What you write must match, character for character, the lines from the one with "(218, 275) = (463, 216): yellow" down to the one with "(858, 199) = (180, 441): purple" in the listing below, minus its pictures.

### DATA FOR ANALYSIS:
——————————

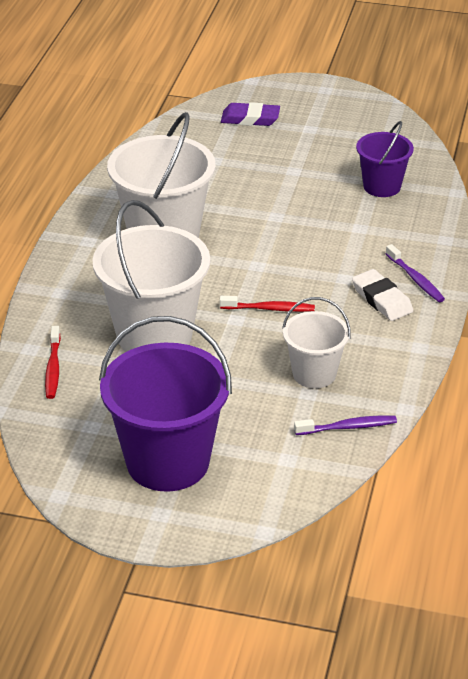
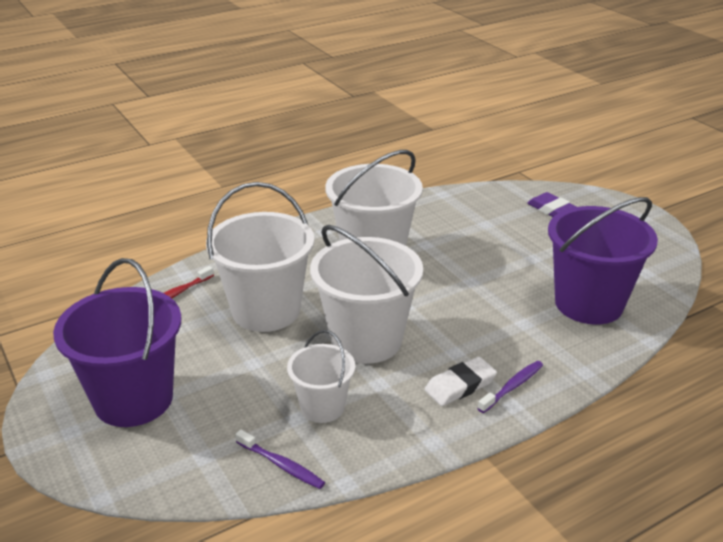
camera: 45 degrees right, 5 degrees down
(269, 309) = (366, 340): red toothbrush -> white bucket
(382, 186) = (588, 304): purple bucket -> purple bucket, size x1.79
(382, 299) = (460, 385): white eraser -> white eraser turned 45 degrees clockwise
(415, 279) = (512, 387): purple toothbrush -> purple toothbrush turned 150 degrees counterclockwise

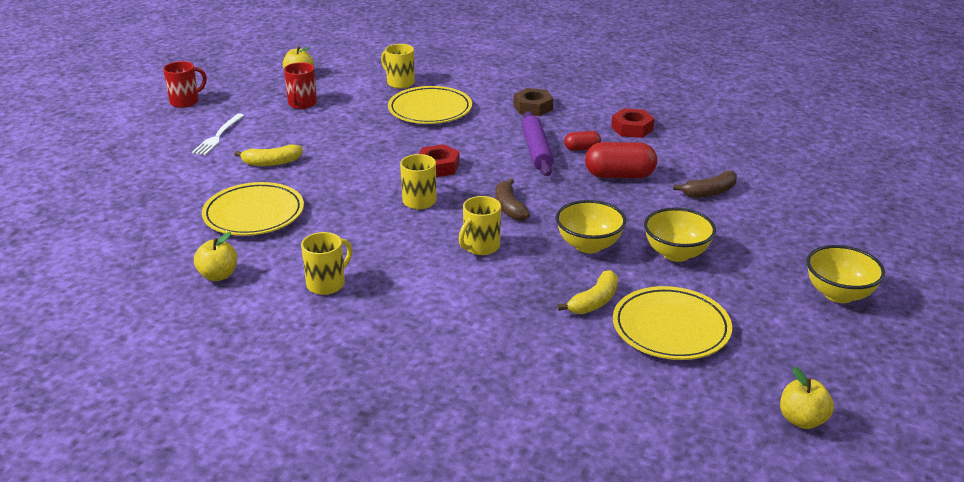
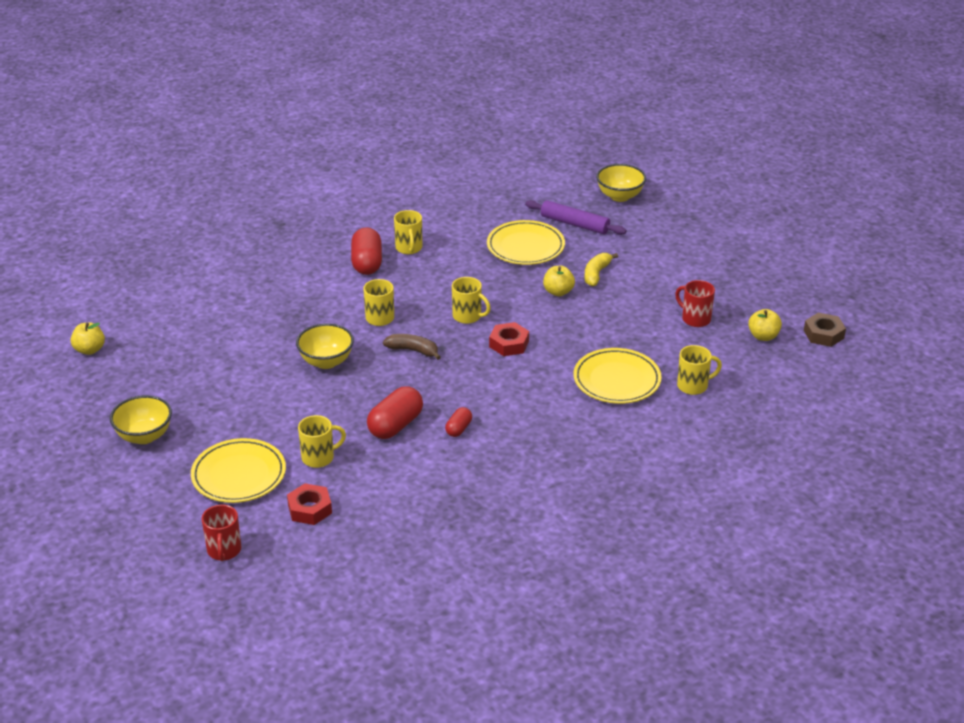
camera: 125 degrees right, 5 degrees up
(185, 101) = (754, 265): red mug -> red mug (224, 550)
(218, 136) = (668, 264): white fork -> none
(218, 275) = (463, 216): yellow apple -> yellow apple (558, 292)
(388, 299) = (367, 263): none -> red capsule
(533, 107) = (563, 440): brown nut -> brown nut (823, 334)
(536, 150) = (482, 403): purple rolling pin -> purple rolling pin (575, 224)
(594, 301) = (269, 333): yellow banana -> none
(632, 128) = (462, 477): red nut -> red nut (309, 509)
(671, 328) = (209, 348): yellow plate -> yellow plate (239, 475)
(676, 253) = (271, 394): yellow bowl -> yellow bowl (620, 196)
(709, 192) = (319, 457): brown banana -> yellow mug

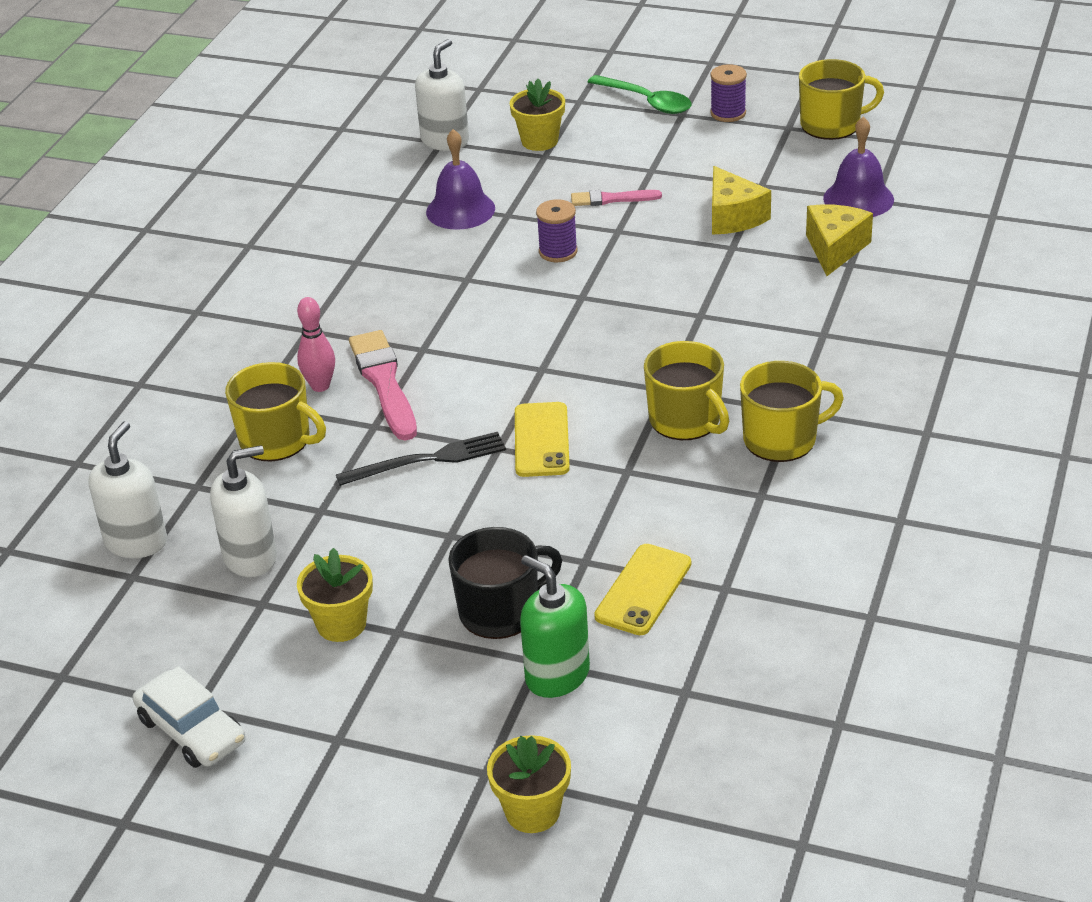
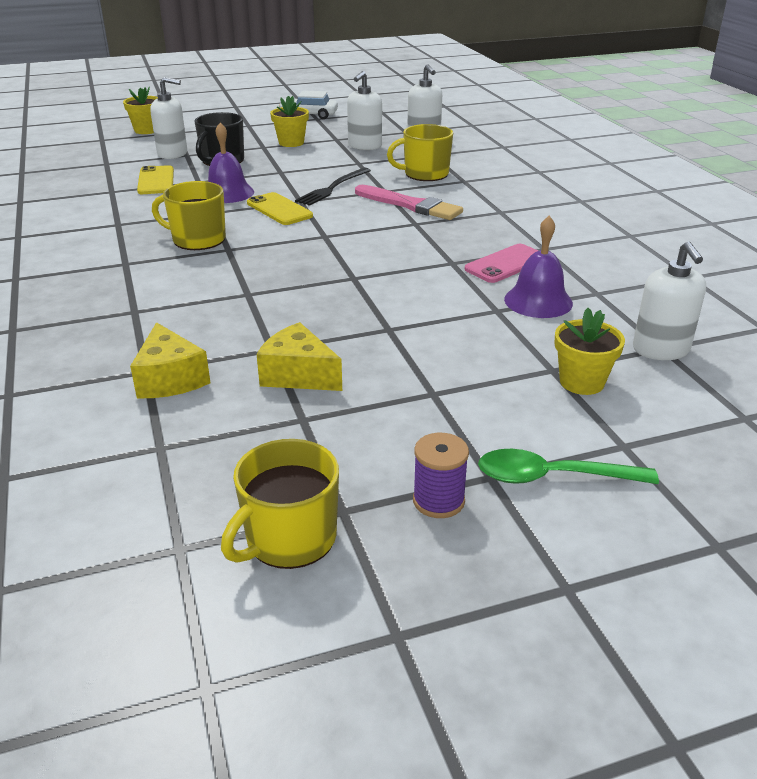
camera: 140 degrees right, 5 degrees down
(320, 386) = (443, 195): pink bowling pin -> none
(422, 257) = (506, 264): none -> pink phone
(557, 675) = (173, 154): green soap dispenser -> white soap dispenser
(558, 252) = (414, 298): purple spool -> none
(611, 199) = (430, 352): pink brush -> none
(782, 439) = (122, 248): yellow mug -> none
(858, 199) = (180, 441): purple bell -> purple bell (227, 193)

——————————

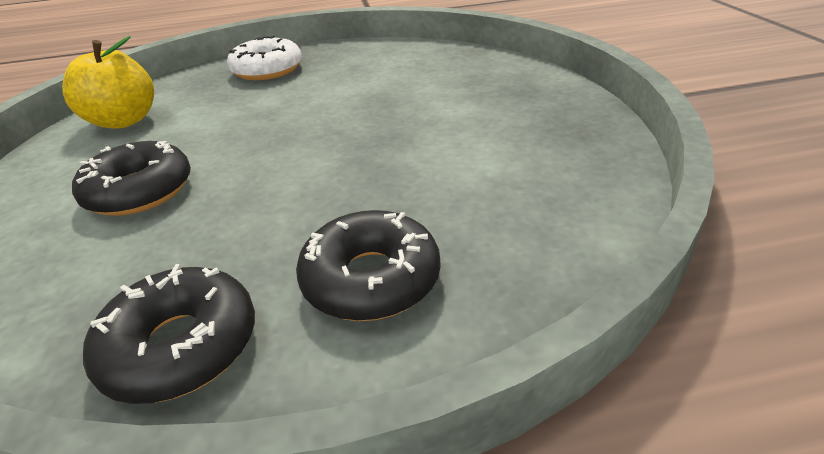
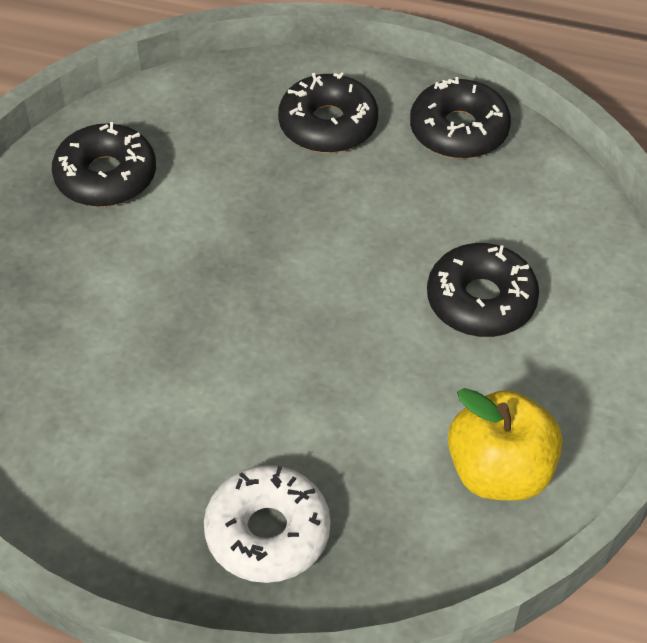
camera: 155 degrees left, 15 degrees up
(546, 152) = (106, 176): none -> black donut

——————————

### RESULT FOR THIS EXERCISE:
(218, 275) = (463, 216): yellow apple -> yellow apple (558, 292)
(388, 299) = (367, 263): none -> red capsule
(533, 107) = (563, 440): brown nut -> brown nut (823, 334)
(536, 150) = (482, 403): purple rolling pin -> purple rolling pin (575, 224)
(594, 301) = (269, 333): yellow banana -> none
(632, 128) = (462, 477): red nut -> red nut (309, 509)
(671, 328) = (209, 348): yellow plate -> yellow plate (239, 475)
(676, 253) = (271, 394): yellow bowl -> yellow bowl (620, 196)
(709, 192) = (319, 457): brown banana -> yellow mug

camera: 140 degrees right, 5 degrees down
(320, 386) = (443, 195): pink bowling pin -> none
(422, 257) = (506, 264): none -> pink phone
(557, 675) = (173, 154): green soap dispenser -> white soap dispenser
(558, 252) = (414, 298): purple spool -> none
(611, 199) = (430, 352): pink brush -> none
(782, 439) = (122, 248): yellow mug -> none
(858, 199) = (180, 441): purple bell -> purple bell (227, 193)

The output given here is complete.